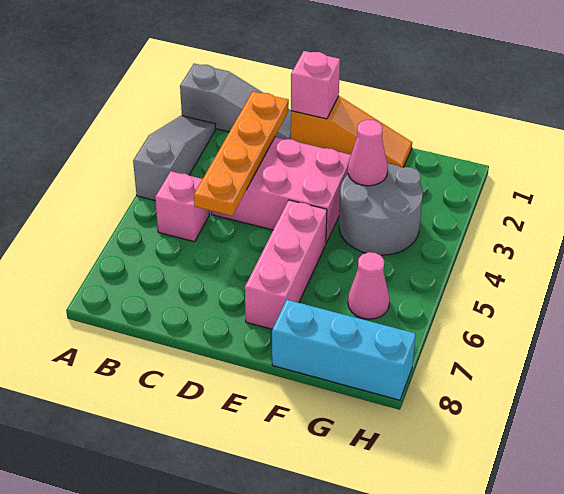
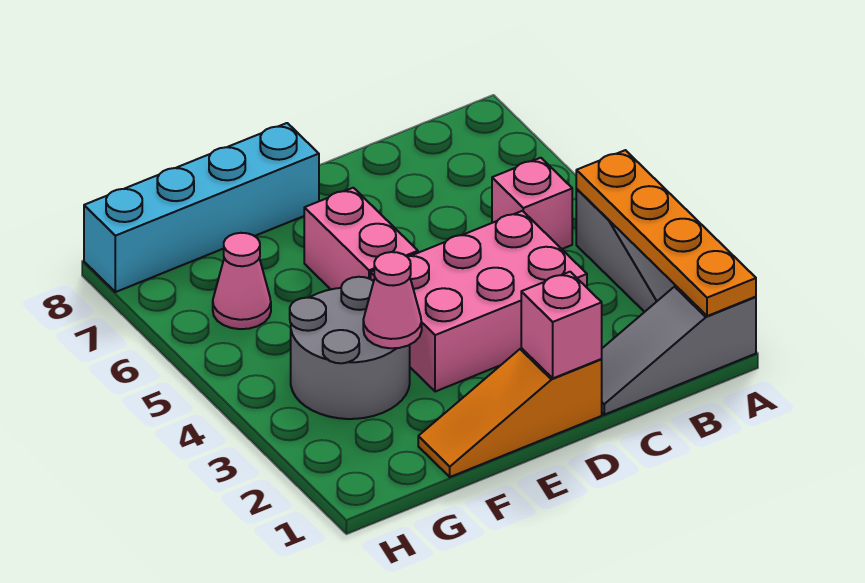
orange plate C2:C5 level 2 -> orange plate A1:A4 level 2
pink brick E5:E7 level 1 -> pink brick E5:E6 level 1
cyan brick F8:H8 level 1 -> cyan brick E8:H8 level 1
...
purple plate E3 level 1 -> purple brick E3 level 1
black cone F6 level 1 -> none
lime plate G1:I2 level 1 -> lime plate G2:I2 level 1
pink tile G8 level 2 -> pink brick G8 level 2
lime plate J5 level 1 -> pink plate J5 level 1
---
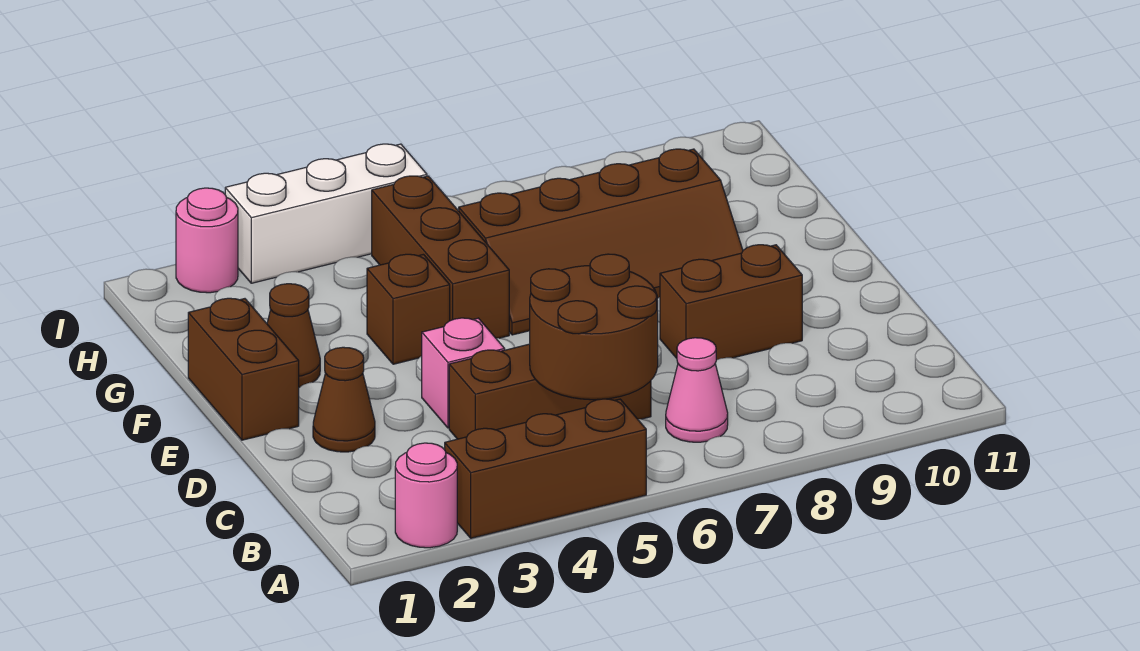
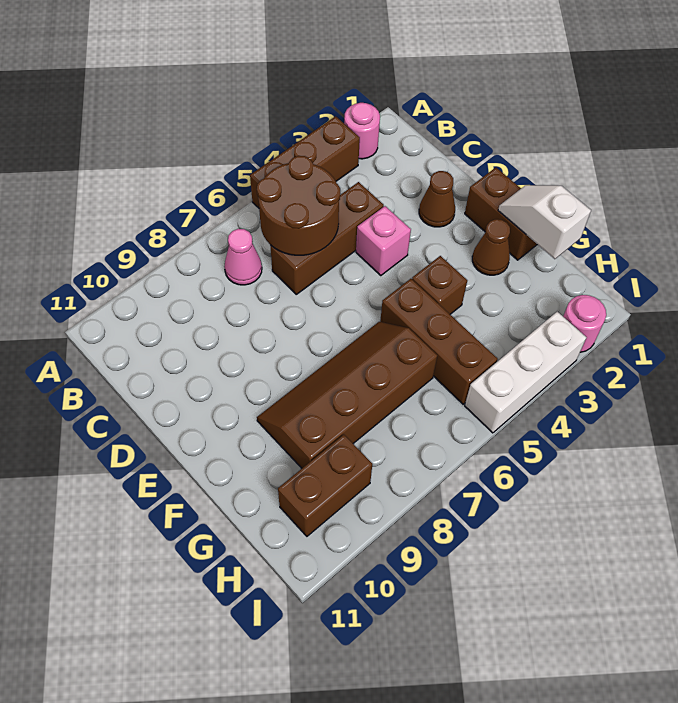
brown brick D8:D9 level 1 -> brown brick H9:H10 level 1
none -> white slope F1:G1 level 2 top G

- What this task involves -
In the data above, find the line with "orange plate C2:C5" and the line with "cyan brick F8:H8". Retype both, plus every line between them, exactly.

- Your solution -
orange plate C2:C5 level 2 -> orange plate A1:A4 level 2
pink brick E5:E7 level 1 -> pink brick E5:E6 level 1
cyan brick F8:H8 level 1 -> cyan brick E8:H8 level 1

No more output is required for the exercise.